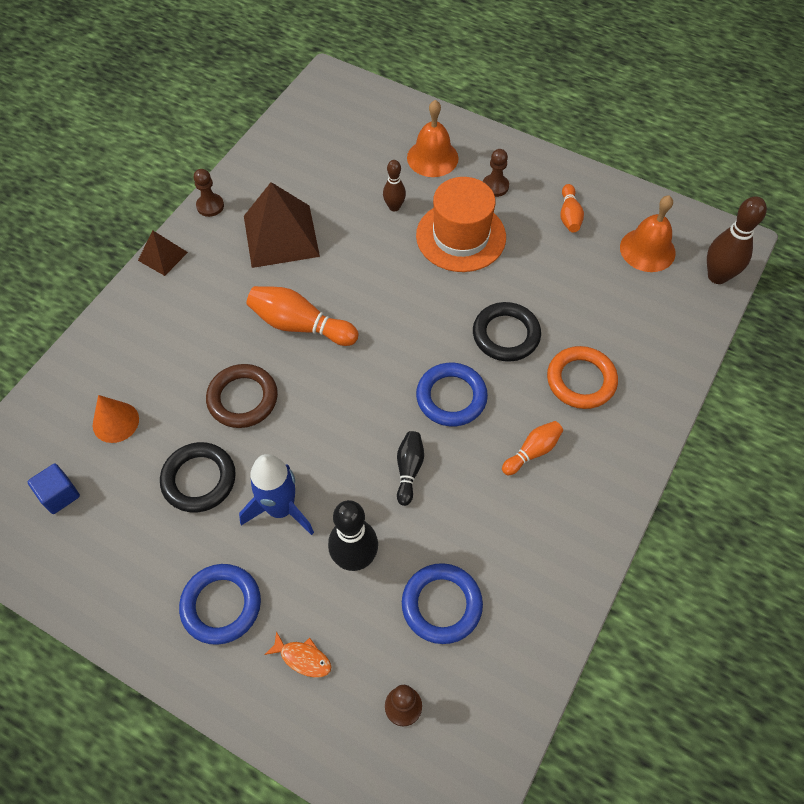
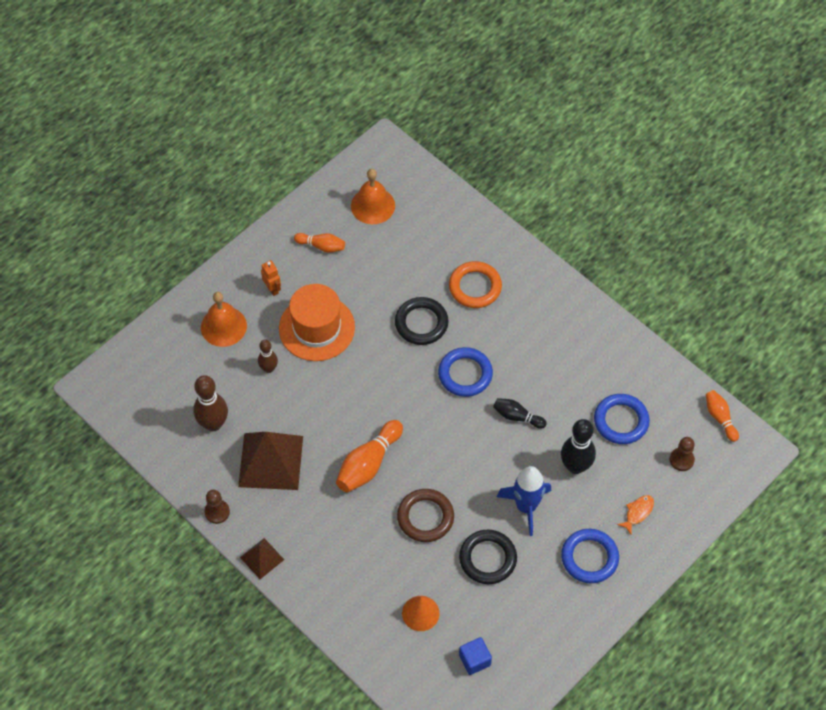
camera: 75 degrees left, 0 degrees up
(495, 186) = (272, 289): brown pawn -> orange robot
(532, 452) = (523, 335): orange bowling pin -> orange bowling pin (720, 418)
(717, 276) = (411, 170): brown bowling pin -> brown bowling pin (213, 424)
_ _ _ _
What to work on =
Set down the whole listing exactly as given, except for the pictures.

Output for this exercise =
camera: 75 degrees left, 0 degrees up
(495, 186) = (272, 289): brown pawn -> orange robot
(532, 452) = (523, 335): orange bowling pin -> orange bowling pin (720, 418)
(717, 276) = (411, 170): brown bowling pin -> brown bowling pin (213, 424)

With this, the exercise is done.